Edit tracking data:
>>>>>

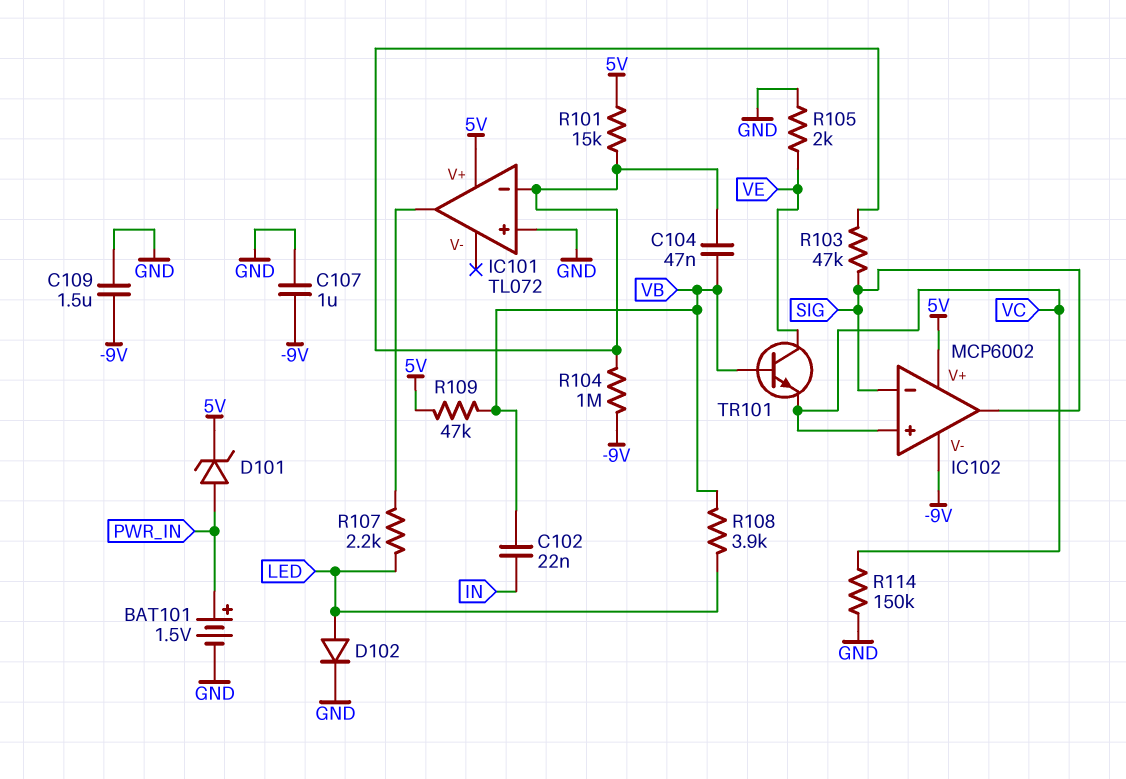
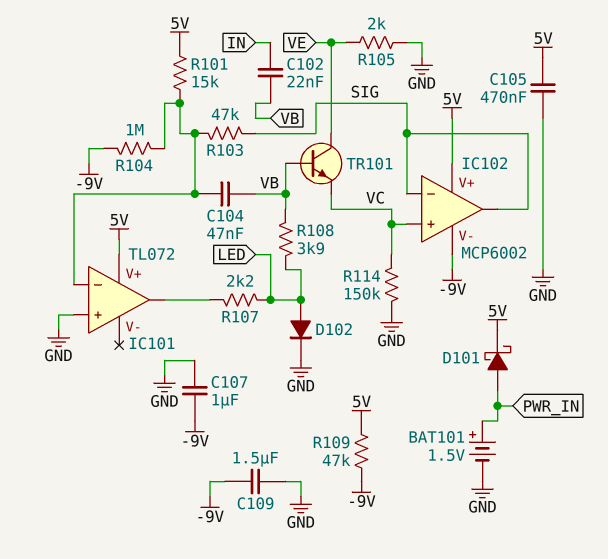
C105: none -> 470nF (5V, GND)
D101: zener (A PWR_IN, K 5V) -> schottky (A PWR_IN, K 5V)
R109: 47k (5V, VB) -> 47k (-9V, 5V)

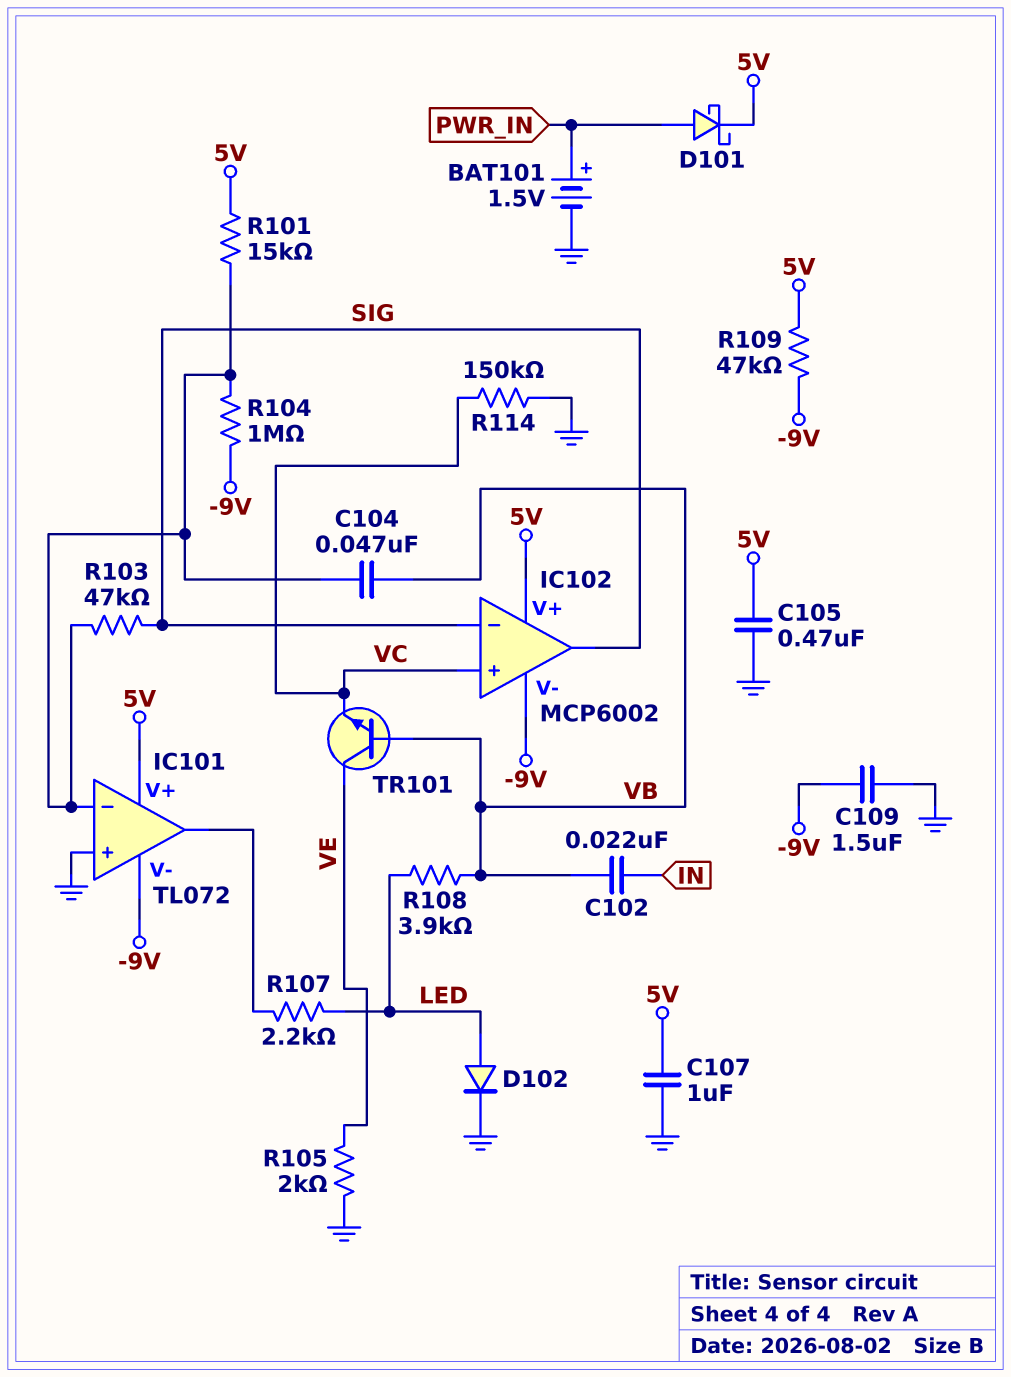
C107: 1uF (-9V, GND) -> 1uF (5V, GND)
IC101 pin V-: none -> -9V

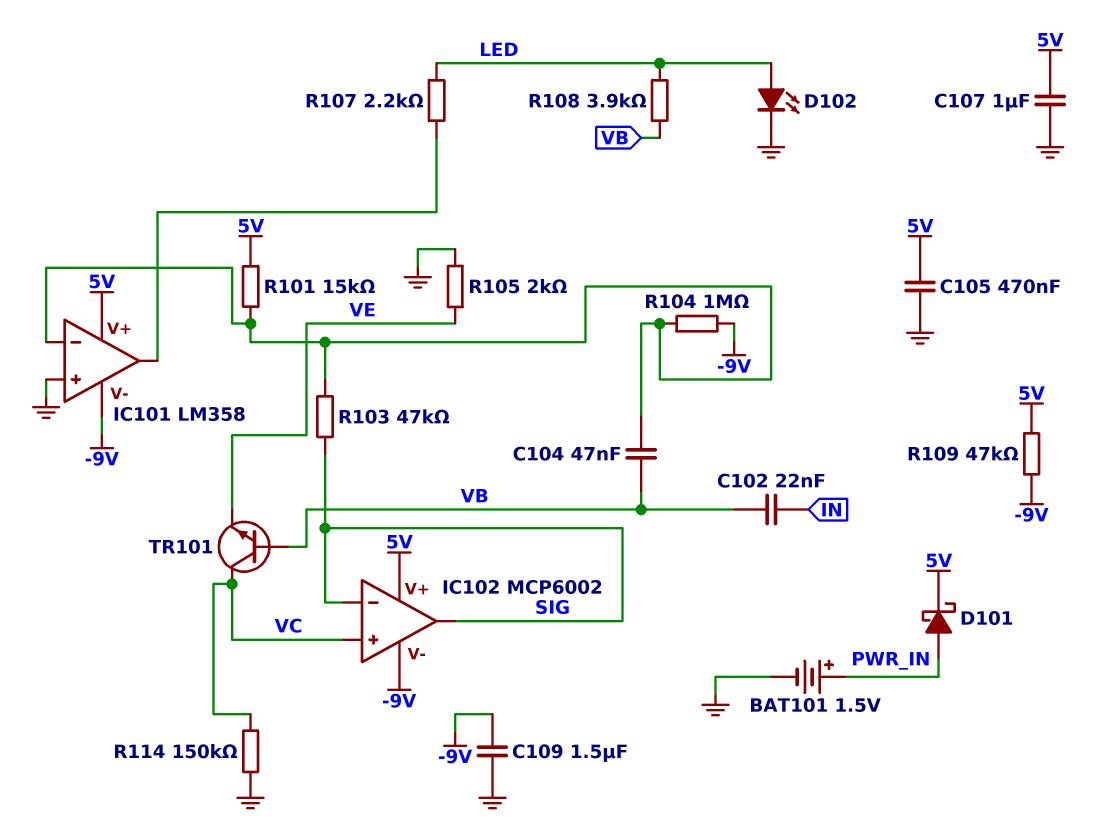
D102: diode (A LED, K GND) -> LED (A LED, K GND)
IC101: TL072 -> LM358
TR101: NPN (B VB, C VE, E VC) -> NPN (B VB, C VC, E VE)

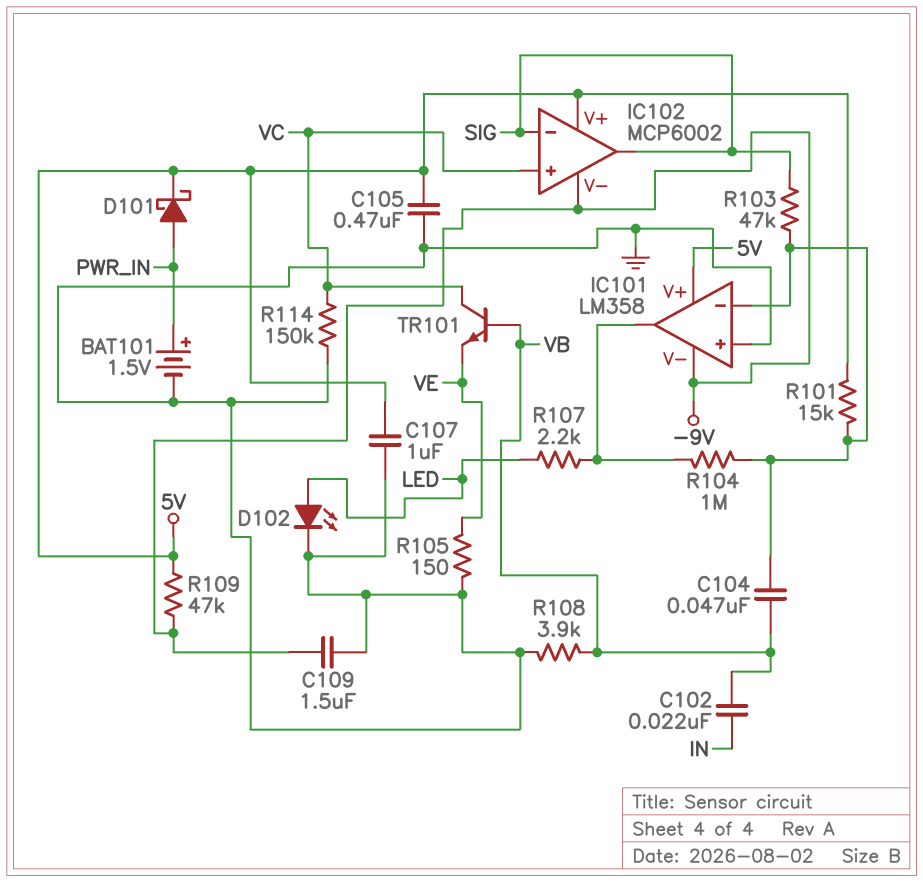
R104: 1M (-9V, IC101/in-) -> 1M (IC101/in-, IC101/out)
R105: 2k (GND, VE) -> 150 (GND, VE)
R108: 3.9k (LED, VB) -> 3.9k (GND, VB)

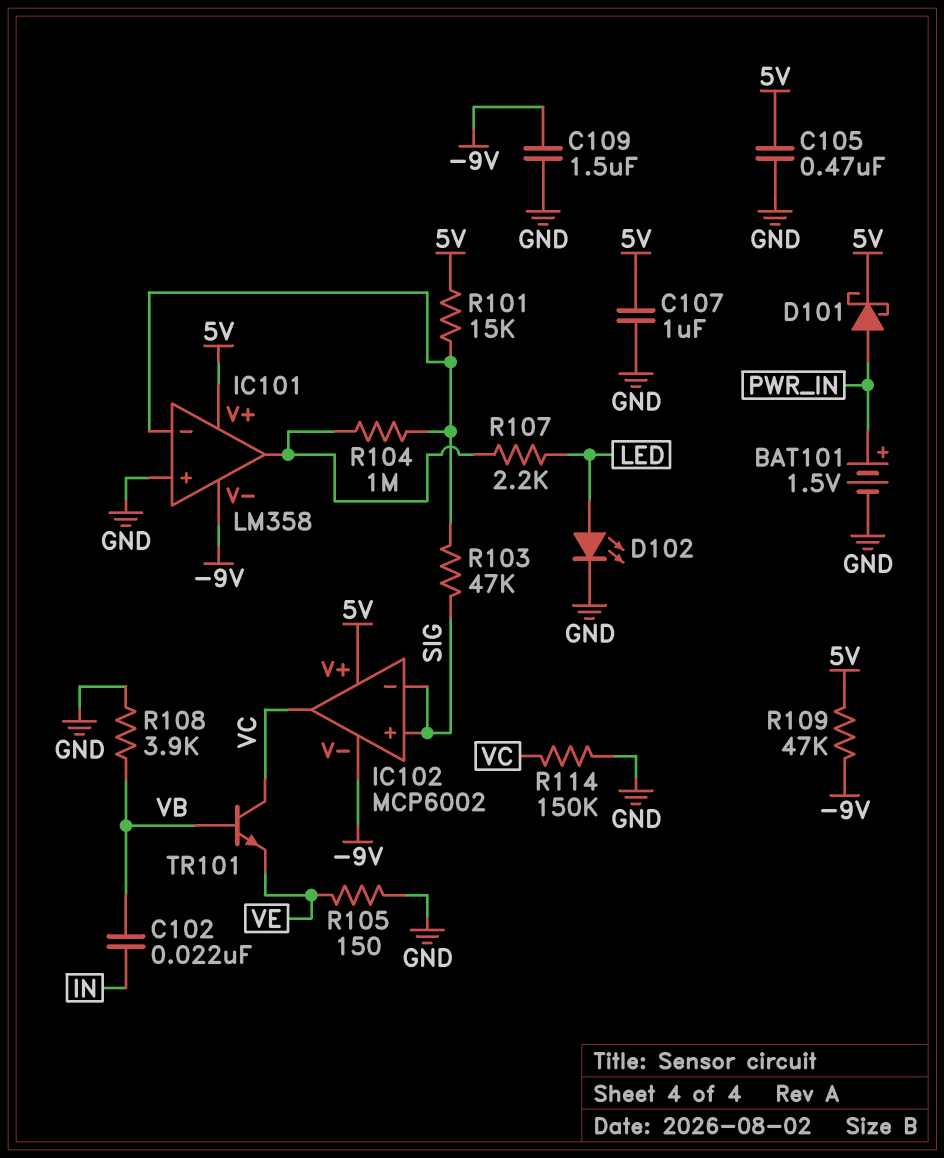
C104: 47nF (IC101/in-, VB) -> none
IC102 pin in+: VC -> SIG
IC102 pin out: SIG -> VC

<<<<<

(Exercise prompt):
Among the records above, which lines hold the word "none"? Copy each one.

(Problem solution):
C105: none -> 470nF (5V, GND)
IC101 pin V-: none -> -9V
C104: 47nF (IC101/in-, VB) -> none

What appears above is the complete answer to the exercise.